- Data provided
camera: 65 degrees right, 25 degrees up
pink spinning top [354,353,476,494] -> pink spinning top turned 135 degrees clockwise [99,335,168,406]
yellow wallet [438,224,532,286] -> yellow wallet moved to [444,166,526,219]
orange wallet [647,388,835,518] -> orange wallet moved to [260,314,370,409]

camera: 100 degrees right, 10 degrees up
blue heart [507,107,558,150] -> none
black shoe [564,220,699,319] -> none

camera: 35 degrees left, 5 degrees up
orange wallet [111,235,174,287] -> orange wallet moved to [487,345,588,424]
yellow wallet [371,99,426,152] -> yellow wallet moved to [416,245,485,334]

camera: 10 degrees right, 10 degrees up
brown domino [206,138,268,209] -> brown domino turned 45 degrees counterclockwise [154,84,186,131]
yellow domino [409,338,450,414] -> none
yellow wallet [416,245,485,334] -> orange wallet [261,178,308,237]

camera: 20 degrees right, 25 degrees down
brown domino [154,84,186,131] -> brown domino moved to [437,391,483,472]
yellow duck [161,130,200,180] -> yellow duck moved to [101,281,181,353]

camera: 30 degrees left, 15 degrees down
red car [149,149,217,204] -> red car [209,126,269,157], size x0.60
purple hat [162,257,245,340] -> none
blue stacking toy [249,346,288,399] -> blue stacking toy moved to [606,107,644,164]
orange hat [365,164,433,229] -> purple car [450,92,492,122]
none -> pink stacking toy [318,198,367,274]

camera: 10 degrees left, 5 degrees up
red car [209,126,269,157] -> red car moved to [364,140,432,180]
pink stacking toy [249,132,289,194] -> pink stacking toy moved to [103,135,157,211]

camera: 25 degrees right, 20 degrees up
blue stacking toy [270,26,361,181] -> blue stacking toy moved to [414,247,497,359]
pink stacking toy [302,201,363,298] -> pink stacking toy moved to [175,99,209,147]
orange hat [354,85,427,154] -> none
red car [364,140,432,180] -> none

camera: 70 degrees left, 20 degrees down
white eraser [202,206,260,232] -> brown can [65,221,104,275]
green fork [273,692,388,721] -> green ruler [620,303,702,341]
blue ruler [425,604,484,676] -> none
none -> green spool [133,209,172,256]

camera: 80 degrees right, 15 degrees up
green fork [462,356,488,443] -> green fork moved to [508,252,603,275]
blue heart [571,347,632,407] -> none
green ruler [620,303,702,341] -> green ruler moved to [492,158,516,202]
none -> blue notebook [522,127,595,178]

- Task prompt
Using the records above, work out how many lines hold the string "wallet"; answer with that number alone.

- Result of the task
5